▸ Required work:
Your copy starts at the line containing "none -> turquoise lamp [614,261,668,322]" and ends at the last line below. Copy exactly, without pictures.

┌─ Data

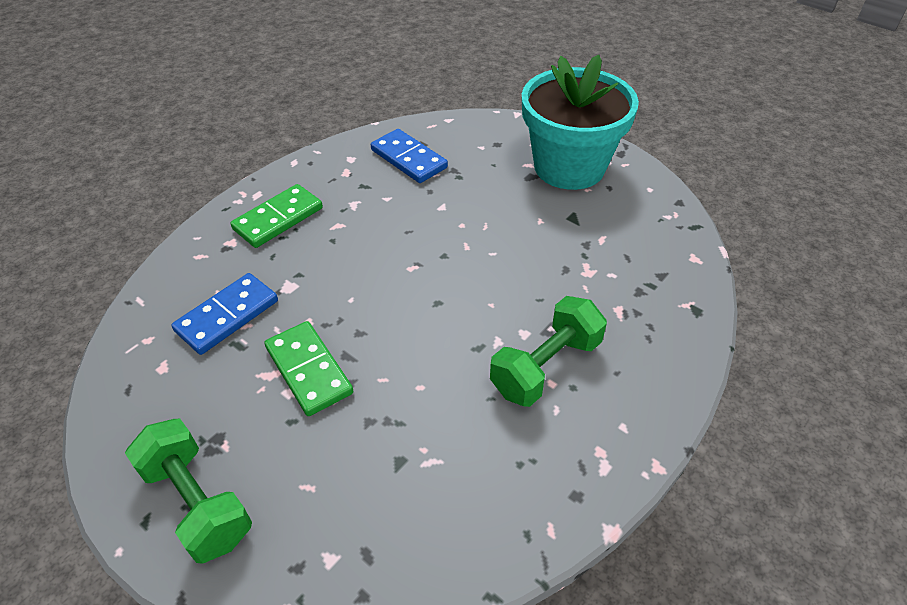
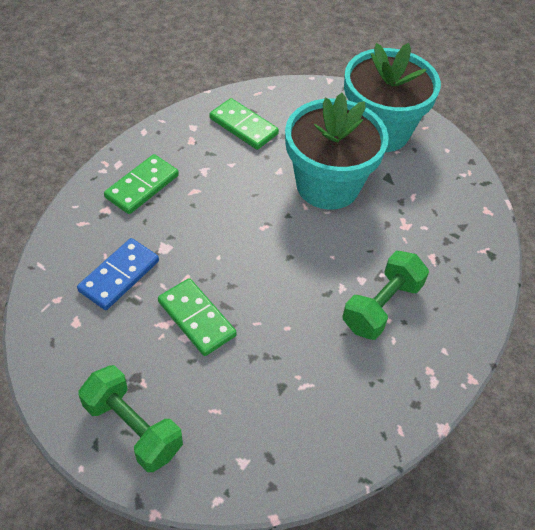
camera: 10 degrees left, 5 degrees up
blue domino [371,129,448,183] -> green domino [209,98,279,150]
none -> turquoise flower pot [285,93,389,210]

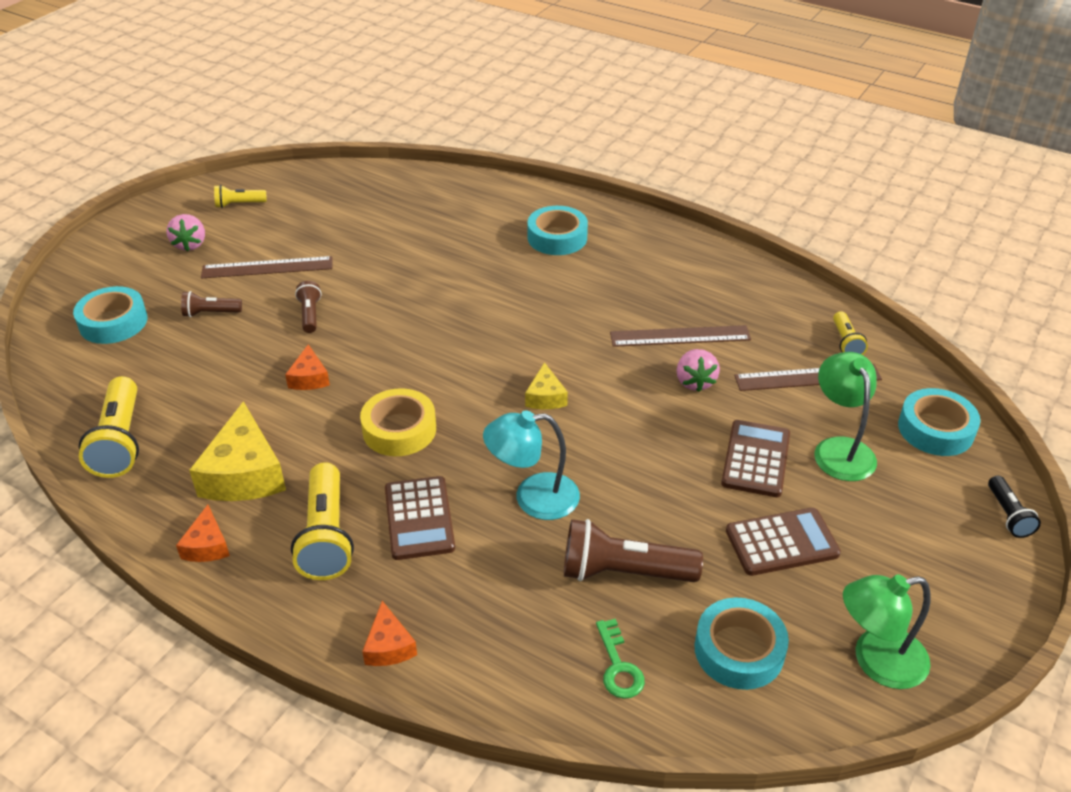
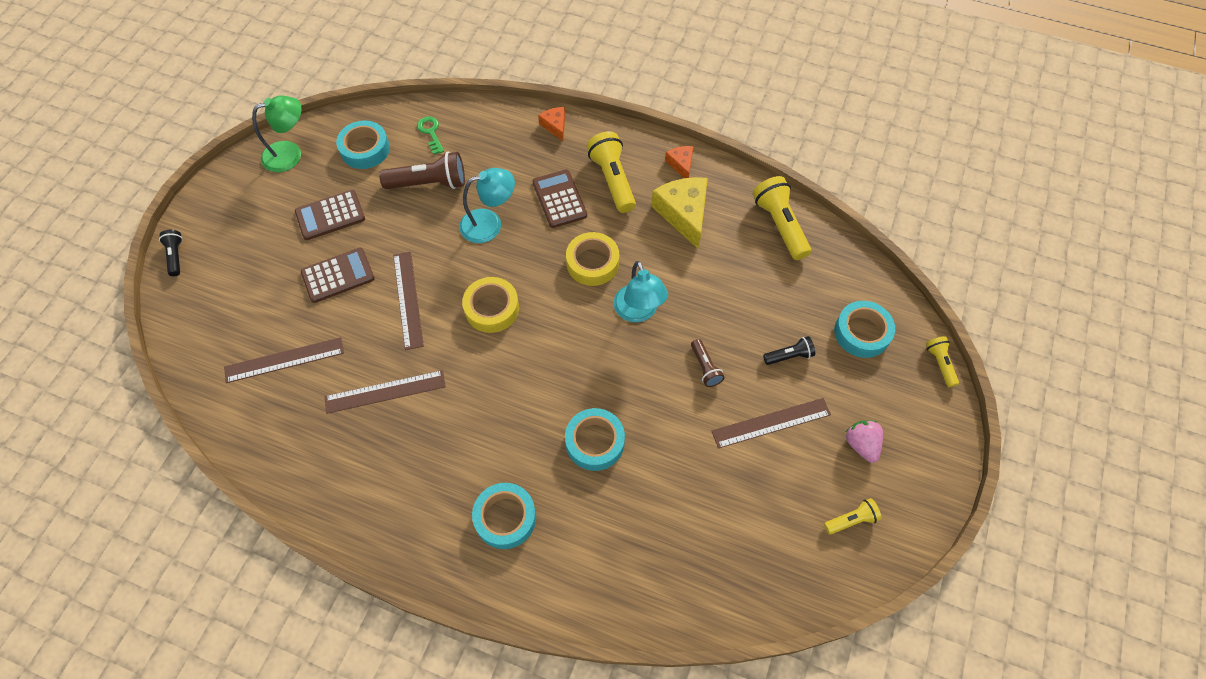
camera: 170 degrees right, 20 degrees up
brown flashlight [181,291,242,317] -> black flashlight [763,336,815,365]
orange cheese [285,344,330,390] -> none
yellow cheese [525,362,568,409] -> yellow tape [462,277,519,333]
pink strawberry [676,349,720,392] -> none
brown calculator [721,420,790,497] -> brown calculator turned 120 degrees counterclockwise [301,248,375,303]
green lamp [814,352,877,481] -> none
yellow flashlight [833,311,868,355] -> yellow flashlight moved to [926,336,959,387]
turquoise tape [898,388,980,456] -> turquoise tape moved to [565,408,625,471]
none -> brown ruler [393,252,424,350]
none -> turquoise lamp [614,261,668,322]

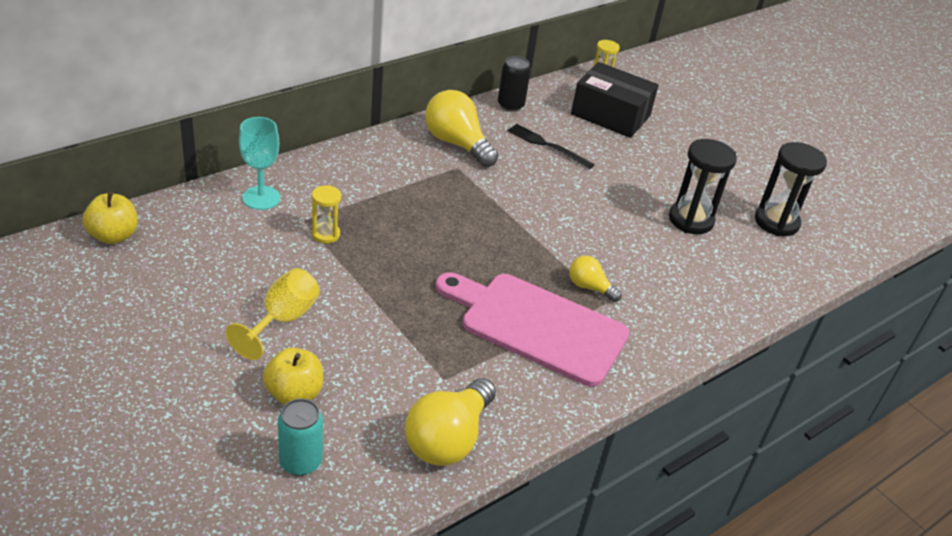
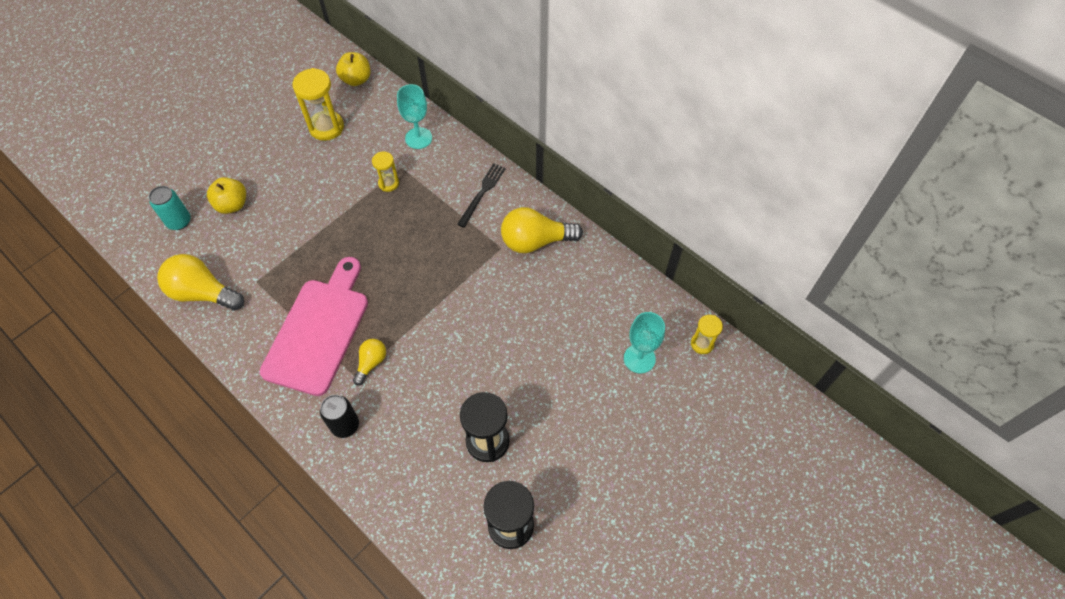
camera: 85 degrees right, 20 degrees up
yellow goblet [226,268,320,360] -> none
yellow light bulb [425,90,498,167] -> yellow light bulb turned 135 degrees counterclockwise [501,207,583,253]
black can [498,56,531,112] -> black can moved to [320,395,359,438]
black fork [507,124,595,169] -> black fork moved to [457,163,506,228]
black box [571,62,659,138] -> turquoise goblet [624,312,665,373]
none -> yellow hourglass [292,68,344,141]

└─

▸ Written response:
none -> turquoise lamp [614,261,668,322]

camera: 85 degrees right, 20 degrees up
yellow goblet [226,268,320,360] -> none
yellow light bulb [425,90,498,167] -> yellow light bulb turned 135 degrees counterclockwise [501,207,583,253]
black can [498,56,531,112] -> black can moved to [320,395,359,438]
black fork [507,124,595,169] -> black fork moved to [457,163,506,228]
black box [571,62,659,138] -> turquoise goblet [624,312,665,373]
none -> yellow hourglass [292,68,344,141]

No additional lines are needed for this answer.